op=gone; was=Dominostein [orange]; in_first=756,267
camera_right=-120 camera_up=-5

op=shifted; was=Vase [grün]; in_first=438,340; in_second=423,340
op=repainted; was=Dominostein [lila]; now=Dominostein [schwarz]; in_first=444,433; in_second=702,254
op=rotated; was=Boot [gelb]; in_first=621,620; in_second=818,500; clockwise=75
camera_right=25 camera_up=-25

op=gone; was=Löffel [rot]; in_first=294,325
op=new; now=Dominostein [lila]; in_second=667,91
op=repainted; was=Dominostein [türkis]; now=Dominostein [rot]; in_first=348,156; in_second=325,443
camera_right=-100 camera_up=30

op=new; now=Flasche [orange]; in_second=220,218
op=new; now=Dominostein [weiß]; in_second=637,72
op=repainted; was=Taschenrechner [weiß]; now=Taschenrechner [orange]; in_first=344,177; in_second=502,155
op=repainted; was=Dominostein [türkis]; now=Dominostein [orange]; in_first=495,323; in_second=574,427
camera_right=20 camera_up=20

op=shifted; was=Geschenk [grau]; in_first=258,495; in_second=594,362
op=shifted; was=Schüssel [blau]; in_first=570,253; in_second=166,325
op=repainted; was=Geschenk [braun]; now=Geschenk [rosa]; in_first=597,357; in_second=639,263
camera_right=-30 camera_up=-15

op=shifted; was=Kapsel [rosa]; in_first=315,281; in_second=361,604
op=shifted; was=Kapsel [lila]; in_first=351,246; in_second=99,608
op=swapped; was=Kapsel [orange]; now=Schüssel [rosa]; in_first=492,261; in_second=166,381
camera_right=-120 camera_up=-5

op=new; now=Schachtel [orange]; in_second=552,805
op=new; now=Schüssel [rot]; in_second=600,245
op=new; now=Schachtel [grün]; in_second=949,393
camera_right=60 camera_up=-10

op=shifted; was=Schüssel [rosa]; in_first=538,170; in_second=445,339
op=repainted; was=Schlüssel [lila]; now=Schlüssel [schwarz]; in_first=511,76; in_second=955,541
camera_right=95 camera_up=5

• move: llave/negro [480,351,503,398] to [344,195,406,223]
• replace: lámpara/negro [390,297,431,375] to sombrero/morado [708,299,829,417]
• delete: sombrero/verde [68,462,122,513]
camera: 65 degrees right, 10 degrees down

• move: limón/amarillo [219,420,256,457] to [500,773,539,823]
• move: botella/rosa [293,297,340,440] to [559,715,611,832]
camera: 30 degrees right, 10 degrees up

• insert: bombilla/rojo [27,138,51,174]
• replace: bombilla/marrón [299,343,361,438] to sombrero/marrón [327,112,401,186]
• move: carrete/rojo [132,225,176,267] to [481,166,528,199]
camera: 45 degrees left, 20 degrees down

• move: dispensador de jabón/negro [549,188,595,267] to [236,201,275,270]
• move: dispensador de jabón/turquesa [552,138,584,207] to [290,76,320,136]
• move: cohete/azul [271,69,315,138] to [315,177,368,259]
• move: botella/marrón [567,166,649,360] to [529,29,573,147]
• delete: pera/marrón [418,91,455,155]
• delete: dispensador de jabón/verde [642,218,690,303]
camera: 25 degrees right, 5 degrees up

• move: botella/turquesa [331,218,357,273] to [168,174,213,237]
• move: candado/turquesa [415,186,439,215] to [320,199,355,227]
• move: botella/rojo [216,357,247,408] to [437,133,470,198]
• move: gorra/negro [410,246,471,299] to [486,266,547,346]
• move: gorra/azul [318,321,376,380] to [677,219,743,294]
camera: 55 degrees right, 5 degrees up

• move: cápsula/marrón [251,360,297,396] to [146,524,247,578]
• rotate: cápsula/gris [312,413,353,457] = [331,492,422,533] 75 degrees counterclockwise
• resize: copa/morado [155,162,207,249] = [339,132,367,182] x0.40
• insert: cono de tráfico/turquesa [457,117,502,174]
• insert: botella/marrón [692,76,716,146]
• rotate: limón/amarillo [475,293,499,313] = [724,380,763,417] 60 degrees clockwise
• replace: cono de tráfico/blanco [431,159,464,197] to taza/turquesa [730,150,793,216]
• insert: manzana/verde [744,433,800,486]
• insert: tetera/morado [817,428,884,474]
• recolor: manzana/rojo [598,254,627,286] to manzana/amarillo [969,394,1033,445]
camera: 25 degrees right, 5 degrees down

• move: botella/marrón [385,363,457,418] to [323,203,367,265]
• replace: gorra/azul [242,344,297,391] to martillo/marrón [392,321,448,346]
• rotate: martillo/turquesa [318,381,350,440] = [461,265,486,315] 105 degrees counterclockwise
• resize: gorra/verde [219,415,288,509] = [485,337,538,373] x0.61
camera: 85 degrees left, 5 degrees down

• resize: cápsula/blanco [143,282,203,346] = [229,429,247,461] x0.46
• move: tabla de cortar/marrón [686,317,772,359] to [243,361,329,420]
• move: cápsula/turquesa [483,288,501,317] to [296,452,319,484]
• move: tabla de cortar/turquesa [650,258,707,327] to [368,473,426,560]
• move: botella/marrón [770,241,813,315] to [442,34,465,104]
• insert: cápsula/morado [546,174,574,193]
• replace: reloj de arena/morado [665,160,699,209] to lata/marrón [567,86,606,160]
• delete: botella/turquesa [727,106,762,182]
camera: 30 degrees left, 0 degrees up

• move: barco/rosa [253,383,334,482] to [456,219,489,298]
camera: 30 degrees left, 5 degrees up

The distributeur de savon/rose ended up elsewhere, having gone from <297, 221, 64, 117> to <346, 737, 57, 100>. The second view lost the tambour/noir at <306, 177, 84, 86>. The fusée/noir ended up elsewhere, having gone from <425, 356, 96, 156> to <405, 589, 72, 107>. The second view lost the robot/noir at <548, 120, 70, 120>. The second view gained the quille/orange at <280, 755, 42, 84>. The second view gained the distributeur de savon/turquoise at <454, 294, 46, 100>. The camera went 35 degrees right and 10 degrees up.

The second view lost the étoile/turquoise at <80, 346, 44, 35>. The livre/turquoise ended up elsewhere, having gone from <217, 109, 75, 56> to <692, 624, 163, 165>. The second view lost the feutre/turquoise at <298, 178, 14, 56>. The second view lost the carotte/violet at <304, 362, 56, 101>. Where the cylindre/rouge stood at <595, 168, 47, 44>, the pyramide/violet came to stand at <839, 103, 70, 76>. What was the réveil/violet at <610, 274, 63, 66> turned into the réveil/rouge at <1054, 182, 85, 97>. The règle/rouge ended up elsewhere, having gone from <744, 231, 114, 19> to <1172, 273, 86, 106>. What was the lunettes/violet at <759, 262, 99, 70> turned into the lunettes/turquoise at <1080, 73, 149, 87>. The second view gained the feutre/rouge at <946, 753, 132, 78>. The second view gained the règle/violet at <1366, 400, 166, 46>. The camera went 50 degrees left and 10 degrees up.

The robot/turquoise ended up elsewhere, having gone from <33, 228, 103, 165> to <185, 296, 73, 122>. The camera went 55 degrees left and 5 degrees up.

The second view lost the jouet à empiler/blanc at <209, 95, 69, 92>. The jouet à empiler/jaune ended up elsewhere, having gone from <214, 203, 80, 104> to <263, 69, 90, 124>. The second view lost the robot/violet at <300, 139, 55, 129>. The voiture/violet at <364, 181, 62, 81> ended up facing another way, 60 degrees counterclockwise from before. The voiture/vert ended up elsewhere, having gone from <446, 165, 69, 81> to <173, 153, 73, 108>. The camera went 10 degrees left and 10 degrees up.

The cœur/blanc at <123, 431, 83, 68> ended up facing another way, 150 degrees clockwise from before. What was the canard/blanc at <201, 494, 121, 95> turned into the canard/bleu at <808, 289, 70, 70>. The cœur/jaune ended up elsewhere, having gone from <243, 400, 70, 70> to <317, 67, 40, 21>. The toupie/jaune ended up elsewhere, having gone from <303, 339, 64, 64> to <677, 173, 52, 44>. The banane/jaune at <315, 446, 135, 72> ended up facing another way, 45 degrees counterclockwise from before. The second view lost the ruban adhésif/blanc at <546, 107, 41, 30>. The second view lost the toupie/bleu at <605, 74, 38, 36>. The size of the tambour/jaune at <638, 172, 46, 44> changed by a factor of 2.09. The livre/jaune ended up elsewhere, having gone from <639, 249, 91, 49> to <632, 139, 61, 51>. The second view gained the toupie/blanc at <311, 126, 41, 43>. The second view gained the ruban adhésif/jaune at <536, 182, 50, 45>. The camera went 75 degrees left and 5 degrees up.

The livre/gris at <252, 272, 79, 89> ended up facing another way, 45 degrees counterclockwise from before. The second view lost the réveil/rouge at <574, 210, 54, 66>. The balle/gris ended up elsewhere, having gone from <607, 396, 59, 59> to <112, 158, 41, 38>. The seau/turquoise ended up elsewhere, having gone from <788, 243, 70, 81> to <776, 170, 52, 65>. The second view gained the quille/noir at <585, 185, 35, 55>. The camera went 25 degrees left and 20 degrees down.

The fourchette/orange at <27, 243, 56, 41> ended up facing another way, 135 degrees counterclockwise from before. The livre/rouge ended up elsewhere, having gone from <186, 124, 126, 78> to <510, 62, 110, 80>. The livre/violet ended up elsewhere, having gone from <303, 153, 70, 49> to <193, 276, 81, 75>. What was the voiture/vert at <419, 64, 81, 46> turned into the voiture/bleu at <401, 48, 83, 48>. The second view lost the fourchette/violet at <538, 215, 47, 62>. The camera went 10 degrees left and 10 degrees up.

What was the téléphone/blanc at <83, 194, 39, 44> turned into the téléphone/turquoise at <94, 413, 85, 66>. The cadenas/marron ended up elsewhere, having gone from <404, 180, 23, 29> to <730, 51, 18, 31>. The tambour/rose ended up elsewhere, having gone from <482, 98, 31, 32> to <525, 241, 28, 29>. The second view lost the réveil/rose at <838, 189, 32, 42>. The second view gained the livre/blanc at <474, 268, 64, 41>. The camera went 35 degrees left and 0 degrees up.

━━━━━━━━

== EXERCISE PROMPT ==
Starting with the first line of the entries, transcribe every line up to and including the one with "op=repainted; was=Dominostein [türkis]; now=Dominostein [rot];".

== FINAL ANSWER ==
op=gone; was=Dominostein [orange]; in_first=756,267
camera_right=-120 camera_up=-5

op=shifted; was=Vase [grün]; in_first=438,340; in_second=423,340
op=repainted; was=Dominostein [lila]; now=Dominostein [schwarz]; in_first=444,433; in_second=702,254
op=rotated; was=Boot [gelb]; in_first=621,620; in_second=818,500; clockwise=75
camera_right=25 camera_up=-25

op=gone; was=Löffel [rot]; in_first=294,325
op=new; now=Dominostein [lila]; in_second=667,91
op=repainted; was=Dominostein [türkis]; now=Dominostein [rot]; in_first=348,156; in_second=325,443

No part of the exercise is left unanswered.